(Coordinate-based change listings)
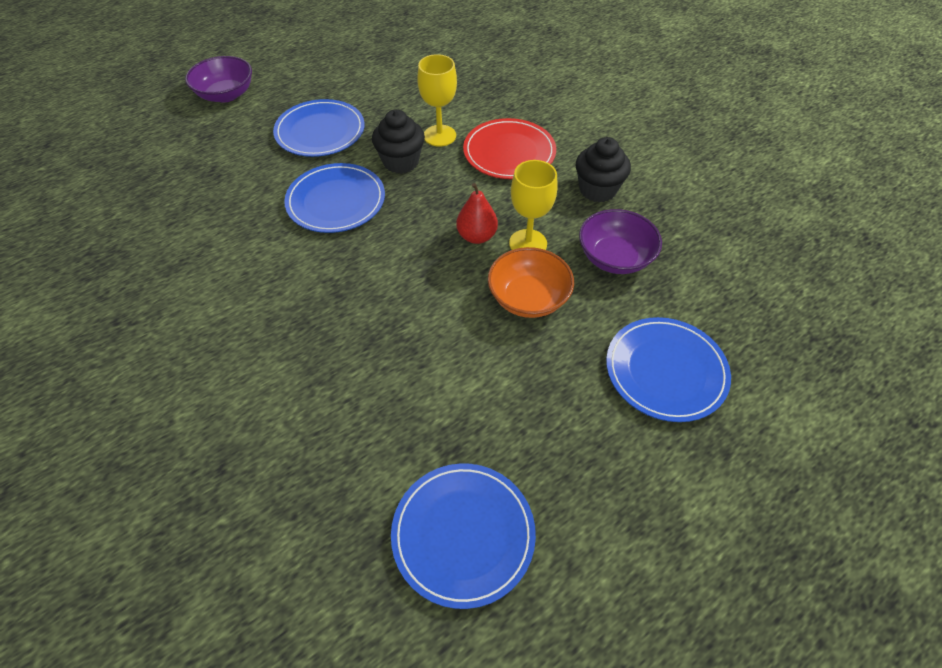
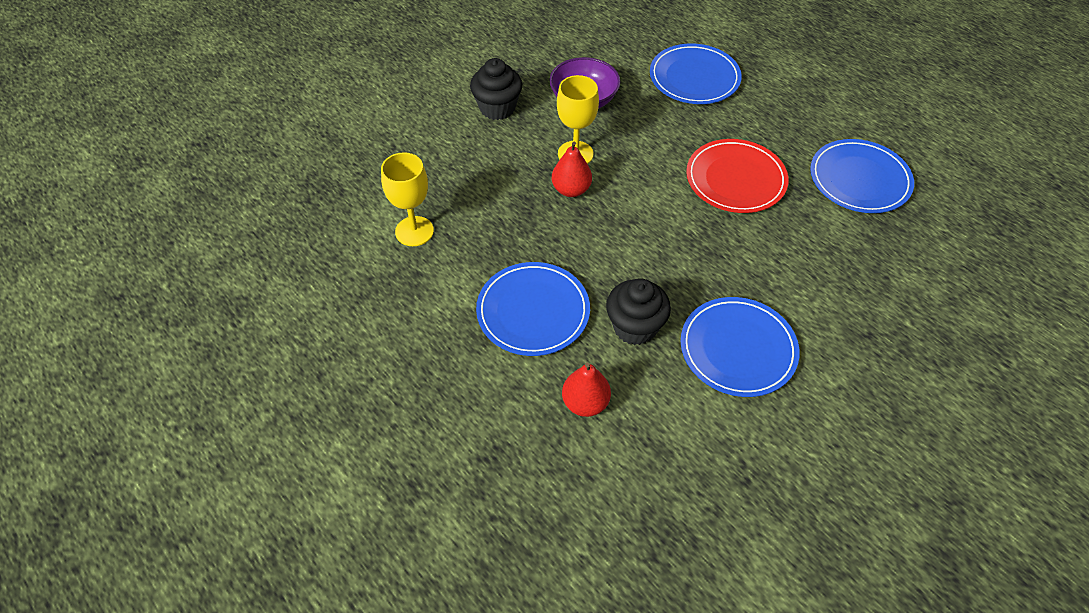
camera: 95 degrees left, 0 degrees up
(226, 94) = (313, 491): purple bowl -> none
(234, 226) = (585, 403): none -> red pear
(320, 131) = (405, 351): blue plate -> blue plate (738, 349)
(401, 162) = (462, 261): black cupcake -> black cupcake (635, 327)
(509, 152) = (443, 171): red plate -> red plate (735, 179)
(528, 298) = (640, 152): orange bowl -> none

---

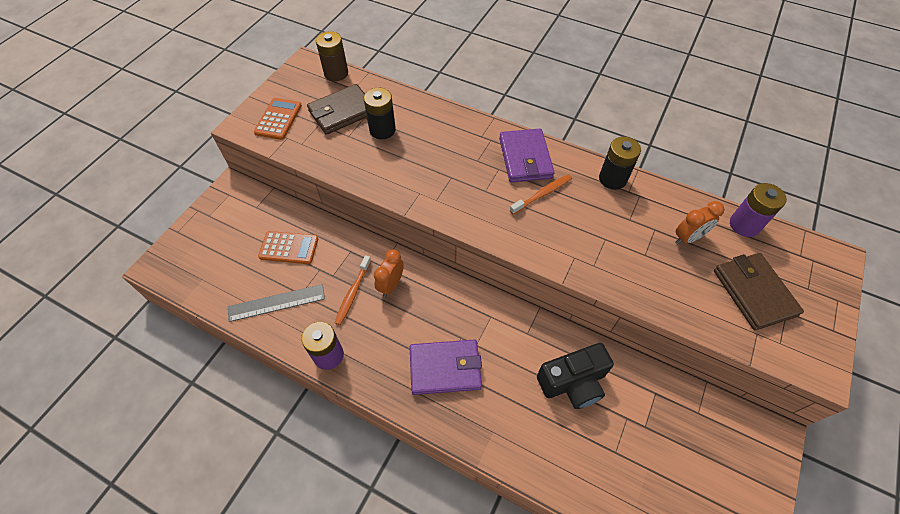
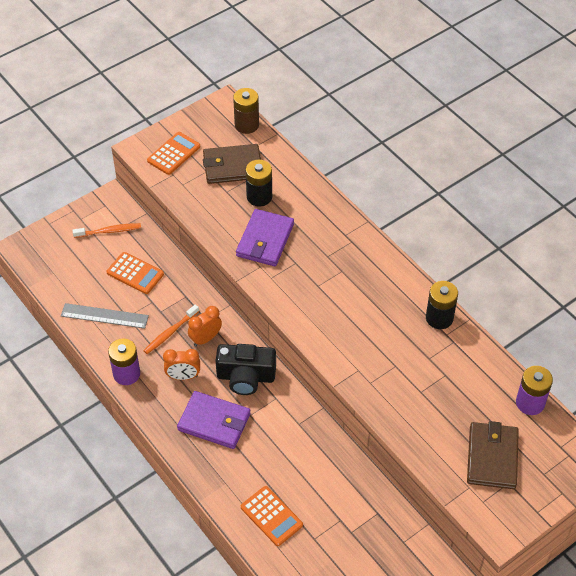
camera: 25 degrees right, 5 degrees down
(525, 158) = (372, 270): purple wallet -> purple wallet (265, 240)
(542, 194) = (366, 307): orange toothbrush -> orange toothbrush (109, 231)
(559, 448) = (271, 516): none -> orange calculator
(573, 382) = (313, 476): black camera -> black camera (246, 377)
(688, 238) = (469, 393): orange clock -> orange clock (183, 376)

◆ Problem to solve ◆
After locating the line holding "camera: 95 degrees left, 0 degrees up" above, output exactly that line and every line after it through the line holding "(528, 298) = (640, 152): orange bowl -> none". Include nothing else.

◆ Answer area ◆
camera: 95 degrees left, 0 degrees up
(226, 94) = (313, 491): purple bowl -> none
(234, 226) = (585, 403): none -> red pear
(320, 131) = (405, 351): blue plate -> blue plate (738, 349)
(401, 162) = (462, 261): black cupcake -> black cupcake (635, 327)
(509, 152) = (443, 171): red plate -> red plate (735, 179)
(528, 298) = (640, 152): orange bowl -> none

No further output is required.